WHAT TO PRODUCE
Search the records for "NMOS". Report every line where it occurs.

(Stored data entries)
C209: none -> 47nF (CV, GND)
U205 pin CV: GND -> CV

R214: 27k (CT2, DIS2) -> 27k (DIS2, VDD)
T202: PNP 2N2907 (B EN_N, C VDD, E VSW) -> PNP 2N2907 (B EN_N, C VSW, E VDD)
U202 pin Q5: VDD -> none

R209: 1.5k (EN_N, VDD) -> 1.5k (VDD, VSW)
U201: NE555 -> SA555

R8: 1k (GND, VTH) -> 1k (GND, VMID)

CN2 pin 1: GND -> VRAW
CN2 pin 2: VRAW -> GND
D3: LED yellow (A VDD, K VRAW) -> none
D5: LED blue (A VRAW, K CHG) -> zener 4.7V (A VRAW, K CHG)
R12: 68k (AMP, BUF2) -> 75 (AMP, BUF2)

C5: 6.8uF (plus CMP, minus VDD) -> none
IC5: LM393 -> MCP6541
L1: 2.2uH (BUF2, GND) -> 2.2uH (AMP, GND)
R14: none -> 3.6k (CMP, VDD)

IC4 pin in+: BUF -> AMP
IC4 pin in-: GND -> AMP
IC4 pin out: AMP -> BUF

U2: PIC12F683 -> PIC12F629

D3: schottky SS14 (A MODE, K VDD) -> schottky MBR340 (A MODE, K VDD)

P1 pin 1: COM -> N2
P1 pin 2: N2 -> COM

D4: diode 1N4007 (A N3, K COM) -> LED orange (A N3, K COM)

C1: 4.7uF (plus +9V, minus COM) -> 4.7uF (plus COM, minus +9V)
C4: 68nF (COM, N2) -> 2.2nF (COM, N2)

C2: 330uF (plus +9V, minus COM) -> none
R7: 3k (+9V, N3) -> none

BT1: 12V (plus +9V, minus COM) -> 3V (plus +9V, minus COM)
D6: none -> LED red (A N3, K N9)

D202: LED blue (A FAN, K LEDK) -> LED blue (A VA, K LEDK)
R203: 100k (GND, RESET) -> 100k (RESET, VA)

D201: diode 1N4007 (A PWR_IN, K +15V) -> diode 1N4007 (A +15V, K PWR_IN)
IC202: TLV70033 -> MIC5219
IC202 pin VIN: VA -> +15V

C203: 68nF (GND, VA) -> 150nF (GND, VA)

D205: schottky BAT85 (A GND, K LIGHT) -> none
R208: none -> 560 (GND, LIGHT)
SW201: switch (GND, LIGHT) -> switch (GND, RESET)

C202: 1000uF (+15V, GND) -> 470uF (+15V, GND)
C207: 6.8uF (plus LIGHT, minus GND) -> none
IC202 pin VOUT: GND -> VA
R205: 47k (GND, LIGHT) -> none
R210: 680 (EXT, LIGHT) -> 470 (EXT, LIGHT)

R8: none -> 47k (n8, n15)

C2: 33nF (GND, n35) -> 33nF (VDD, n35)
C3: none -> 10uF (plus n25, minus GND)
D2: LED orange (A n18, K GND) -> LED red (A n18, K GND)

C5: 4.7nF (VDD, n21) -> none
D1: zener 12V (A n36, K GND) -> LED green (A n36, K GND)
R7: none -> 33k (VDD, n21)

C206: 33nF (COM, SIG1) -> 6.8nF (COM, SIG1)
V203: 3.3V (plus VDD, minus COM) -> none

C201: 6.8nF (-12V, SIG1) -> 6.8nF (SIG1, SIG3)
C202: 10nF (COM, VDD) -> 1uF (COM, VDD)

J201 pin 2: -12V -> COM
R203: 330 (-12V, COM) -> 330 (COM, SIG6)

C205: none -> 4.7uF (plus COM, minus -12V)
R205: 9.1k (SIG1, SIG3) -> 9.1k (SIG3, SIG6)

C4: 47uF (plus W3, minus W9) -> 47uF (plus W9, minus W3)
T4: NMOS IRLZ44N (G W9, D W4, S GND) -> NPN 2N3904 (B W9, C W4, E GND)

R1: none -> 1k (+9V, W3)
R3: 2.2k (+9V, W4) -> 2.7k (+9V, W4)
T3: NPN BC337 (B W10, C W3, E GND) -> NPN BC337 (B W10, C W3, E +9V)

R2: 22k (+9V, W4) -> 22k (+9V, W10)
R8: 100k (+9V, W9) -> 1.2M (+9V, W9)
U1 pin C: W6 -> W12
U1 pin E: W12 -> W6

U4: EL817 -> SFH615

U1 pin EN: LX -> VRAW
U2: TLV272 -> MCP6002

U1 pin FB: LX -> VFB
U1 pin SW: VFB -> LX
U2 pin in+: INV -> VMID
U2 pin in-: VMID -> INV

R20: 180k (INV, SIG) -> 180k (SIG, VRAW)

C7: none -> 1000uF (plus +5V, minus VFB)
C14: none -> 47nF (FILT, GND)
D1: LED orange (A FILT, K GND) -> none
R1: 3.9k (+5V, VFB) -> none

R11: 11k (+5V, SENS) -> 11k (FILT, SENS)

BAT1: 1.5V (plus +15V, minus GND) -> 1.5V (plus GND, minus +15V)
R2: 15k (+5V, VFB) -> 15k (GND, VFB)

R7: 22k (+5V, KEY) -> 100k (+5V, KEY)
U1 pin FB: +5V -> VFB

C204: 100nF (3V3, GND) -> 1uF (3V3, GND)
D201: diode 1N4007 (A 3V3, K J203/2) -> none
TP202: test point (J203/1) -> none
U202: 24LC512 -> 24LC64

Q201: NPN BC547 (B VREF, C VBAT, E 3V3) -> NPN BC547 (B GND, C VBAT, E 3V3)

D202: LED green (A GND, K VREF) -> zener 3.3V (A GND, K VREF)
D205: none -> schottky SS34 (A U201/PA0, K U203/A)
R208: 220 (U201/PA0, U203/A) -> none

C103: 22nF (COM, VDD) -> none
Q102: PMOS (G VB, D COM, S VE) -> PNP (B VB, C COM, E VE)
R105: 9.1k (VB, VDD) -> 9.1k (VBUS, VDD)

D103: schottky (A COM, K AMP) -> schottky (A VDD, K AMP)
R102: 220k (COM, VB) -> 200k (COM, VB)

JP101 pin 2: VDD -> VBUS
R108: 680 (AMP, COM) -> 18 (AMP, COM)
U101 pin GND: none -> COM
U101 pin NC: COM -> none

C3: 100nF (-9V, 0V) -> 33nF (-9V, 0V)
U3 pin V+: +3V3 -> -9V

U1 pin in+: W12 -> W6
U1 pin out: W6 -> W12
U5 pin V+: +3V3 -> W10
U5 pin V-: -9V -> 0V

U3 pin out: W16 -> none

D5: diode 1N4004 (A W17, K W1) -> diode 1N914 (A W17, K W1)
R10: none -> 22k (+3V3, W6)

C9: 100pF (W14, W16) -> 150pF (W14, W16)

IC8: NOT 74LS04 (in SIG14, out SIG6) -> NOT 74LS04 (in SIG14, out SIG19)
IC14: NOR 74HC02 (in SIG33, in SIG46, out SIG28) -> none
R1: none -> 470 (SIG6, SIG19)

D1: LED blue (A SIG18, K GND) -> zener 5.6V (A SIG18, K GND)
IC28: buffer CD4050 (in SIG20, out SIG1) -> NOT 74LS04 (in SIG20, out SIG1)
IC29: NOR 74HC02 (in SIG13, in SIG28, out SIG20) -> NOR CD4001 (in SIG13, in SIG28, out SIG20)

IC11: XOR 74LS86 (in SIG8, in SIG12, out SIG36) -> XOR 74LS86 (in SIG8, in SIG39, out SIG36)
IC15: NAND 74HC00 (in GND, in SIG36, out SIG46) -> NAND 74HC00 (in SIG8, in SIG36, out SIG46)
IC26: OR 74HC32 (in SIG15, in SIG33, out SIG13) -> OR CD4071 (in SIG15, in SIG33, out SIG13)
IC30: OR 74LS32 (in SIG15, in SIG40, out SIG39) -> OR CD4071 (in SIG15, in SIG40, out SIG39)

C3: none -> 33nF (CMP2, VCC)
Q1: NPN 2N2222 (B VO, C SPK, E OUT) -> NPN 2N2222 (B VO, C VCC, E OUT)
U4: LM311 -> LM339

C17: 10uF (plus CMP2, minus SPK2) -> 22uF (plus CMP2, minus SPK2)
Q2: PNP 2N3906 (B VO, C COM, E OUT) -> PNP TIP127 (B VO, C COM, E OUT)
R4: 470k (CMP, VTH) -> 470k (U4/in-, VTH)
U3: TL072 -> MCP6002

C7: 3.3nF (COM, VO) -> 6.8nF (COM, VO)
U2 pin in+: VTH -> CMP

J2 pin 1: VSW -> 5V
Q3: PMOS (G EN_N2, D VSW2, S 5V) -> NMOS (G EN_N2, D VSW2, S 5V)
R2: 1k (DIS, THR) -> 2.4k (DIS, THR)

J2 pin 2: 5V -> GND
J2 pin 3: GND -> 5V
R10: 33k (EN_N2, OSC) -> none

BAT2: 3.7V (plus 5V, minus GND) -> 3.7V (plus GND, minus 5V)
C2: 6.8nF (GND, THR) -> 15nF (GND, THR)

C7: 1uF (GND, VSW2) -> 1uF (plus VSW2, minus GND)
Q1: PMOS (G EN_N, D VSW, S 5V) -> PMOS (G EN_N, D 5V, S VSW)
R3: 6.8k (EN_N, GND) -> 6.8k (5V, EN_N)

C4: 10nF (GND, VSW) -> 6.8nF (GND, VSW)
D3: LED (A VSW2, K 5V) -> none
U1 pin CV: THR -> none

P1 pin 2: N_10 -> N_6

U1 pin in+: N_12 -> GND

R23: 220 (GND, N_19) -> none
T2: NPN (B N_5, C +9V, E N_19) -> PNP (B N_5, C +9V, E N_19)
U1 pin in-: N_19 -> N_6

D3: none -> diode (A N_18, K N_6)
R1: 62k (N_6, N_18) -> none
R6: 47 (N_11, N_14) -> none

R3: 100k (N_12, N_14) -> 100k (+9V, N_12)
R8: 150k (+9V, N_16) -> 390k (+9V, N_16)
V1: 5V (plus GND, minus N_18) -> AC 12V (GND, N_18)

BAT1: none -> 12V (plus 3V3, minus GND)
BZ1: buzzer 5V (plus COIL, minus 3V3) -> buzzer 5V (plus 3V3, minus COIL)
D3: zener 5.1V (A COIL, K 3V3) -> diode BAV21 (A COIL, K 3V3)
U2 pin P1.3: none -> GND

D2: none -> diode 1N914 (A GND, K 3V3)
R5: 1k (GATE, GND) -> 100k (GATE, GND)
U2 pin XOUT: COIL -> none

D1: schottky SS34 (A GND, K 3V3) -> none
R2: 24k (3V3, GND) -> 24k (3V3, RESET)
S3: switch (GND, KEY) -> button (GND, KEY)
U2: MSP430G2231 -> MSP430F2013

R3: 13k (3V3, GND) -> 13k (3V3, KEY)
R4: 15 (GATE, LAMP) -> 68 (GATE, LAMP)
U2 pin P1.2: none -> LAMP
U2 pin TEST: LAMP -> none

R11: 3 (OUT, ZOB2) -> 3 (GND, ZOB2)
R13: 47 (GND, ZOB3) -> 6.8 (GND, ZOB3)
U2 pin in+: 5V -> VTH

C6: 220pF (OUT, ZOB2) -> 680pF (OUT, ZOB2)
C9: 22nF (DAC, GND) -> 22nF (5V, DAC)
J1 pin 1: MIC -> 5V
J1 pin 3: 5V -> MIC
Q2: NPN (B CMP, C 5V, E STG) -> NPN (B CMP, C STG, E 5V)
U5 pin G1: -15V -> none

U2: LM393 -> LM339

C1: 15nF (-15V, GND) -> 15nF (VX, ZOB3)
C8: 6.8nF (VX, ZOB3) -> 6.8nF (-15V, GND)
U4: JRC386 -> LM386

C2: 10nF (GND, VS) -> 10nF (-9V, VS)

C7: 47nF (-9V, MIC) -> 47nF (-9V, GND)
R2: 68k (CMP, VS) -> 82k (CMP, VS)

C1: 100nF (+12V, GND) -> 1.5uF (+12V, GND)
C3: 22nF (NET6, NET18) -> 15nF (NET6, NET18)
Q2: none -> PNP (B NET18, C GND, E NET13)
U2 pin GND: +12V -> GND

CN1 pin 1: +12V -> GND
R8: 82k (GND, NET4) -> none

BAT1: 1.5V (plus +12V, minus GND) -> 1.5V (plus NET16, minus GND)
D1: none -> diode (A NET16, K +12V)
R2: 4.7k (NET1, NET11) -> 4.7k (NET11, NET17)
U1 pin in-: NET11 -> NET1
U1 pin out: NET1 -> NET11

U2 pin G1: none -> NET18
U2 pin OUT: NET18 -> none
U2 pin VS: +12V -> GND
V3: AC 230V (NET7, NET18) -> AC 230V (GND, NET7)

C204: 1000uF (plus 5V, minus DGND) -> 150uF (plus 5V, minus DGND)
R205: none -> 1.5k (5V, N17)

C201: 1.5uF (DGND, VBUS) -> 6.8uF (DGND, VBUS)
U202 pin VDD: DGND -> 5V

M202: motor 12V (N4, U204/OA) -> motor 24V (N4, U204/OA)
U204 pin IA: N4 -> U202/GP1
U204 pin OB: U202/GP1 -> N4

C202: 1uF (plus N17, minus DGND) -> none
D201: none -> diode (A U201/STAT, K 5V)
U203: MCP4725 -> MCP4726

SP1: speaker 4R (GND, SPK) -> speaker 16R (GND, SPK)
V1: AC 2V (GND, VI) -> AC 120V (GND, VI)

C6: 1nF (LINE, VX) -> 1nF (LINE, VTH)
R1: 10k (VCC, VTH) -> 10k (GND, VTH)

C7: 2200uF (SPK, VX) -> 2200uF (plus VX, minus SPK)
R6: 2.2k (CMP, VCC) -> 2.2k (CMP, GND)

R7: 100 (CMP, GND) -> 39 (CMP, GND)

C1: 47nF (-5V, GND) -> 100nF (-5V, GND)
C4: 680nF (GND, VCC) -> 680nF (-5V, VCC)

YOUR SOLUTION
T4: NMOS IRLZ44N (G W9, D W4, S GND) -> NPN 2N3904 (B W9, C W4, E GND)
Q3: PMOS (G EN_N2, D VSW2, S 5V) -> NMOS (G EN_N2, D VSW2, S 5V)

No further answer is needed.